Segment Open

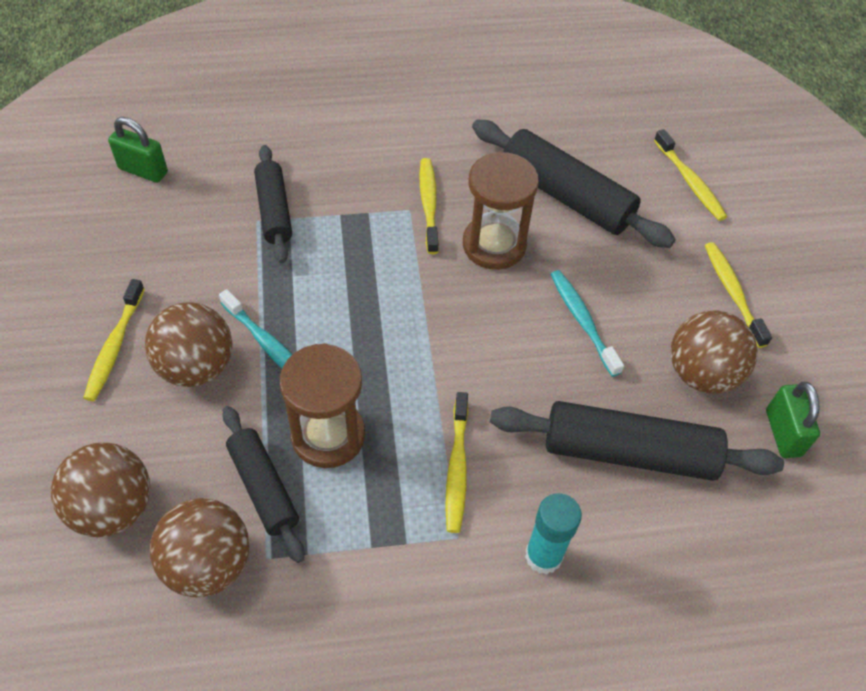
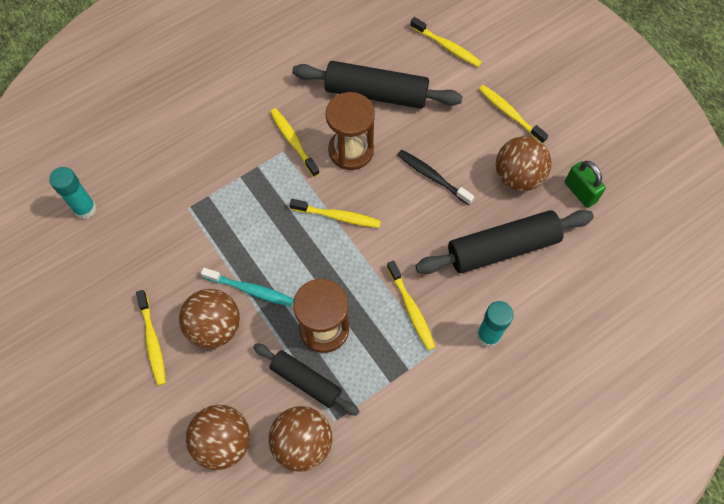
camera: 25 degrees left, 10 degrees up
(143, 170) = (85, 209): green padlock -> turquoise glue stick
(274, 211) = (195, 195): black rolling pin -> none
(430, 311) = (337, 216): none -> yellow toothbrush
(582, 321) = (433, 177): turquoise toothbrush -> black toothbrush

Segment Closed

§ Exercise
Verbatim reproduction of every entry is needed, with the images left out.

§ Answer to this task
camera: 25 degrees left, 10 degrees up
(143, 170) = (85, 209): green padlock -> turquoise glue stick
(274, 211) = (195, 195): black rolling pin -> none
(430, 311) = (337, 216): none -> yellow toothbrush
(582, 321) = (433, 177): turquoise toothbrush -> black toothbrush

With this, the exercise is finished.